[Dataset excerpts]
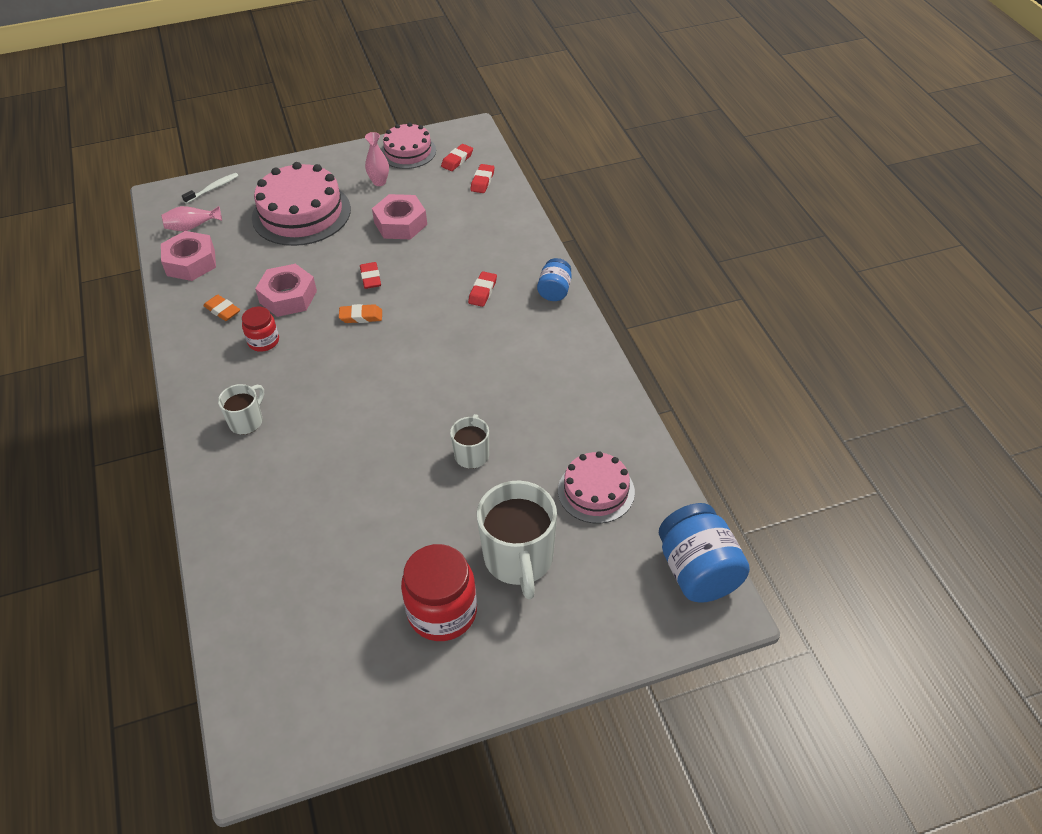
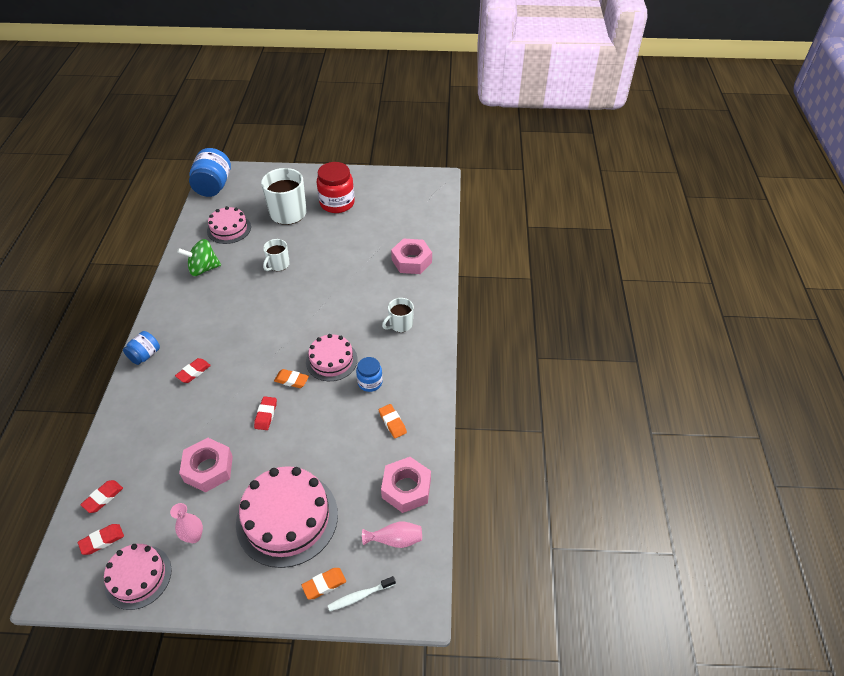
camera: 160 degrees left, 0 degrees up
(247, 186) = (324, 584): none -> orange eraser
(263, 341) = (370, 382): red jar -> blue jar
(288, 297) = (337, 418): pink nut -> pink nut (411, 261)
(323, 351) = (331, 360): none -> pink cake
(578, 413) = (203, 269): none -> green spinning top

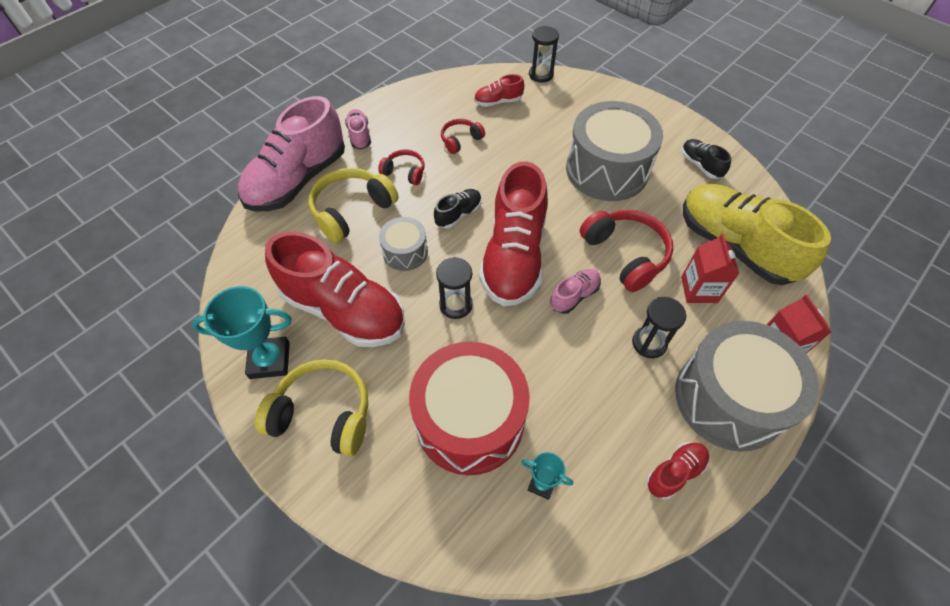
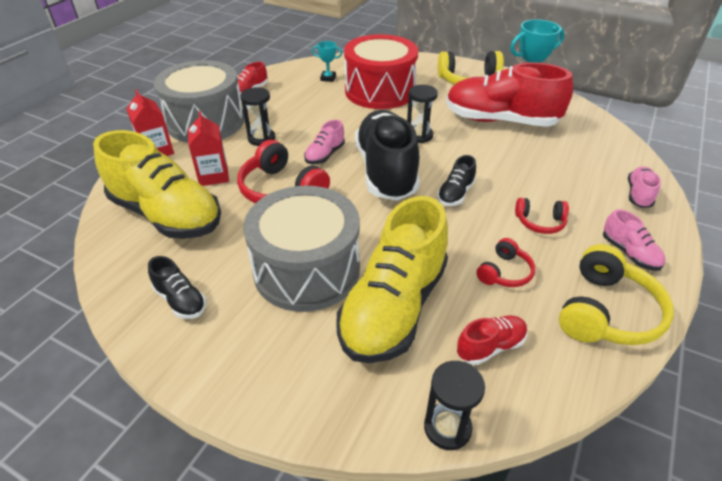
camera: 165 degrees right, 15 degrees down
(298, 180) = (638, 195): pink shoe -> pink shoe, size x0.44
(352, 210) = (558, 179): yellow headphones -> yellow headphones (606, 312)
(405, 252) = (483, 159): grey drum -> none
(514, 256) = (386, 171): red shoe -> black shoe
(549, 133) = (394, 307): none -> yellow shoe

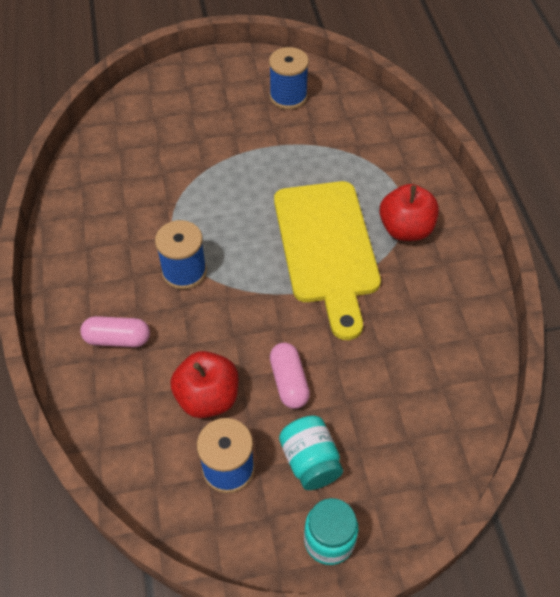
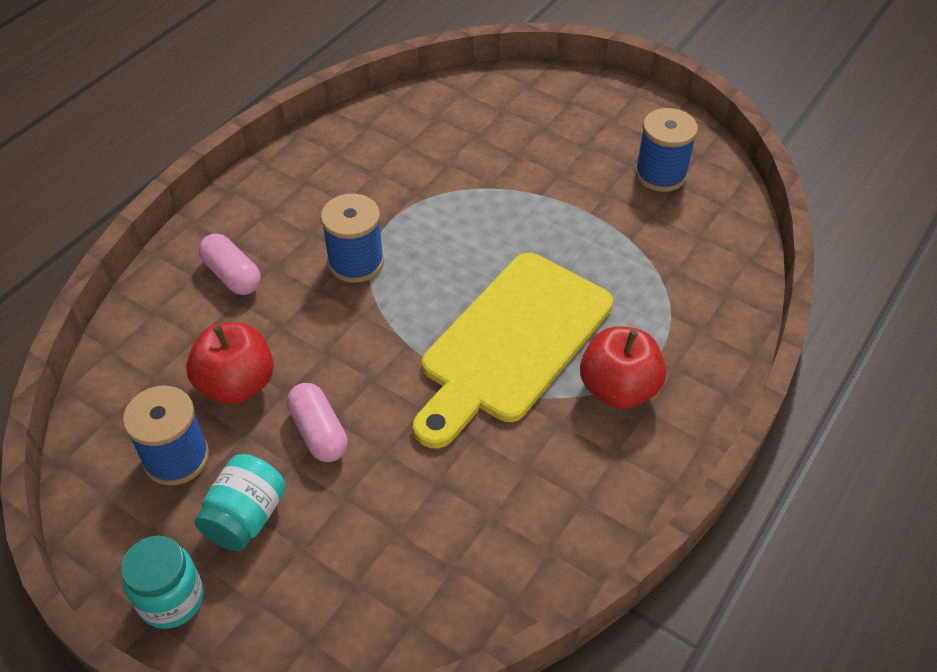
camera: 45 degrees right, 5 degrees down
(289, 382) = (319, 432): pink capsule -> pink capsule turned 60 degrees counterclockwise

EXERCISE PROMPT: Omitting all pictures, retype exactly the lines from the line containing "(405, 252) = (483, 159): grey drum -> none" down to the last line above, both ends included.

RESPONSE:
(405, 252) = (483, 159): grey drum -> none
(514, 256) = (386, 171): red shoe -> black shoe
(549, 133) = (394, 307): none -> yellow shoe

camera: 45 degrees right, 5 degrees down
(289, 382) = (319, 432): pink capsule -> pink capsule turned 60 degrees counterclockwise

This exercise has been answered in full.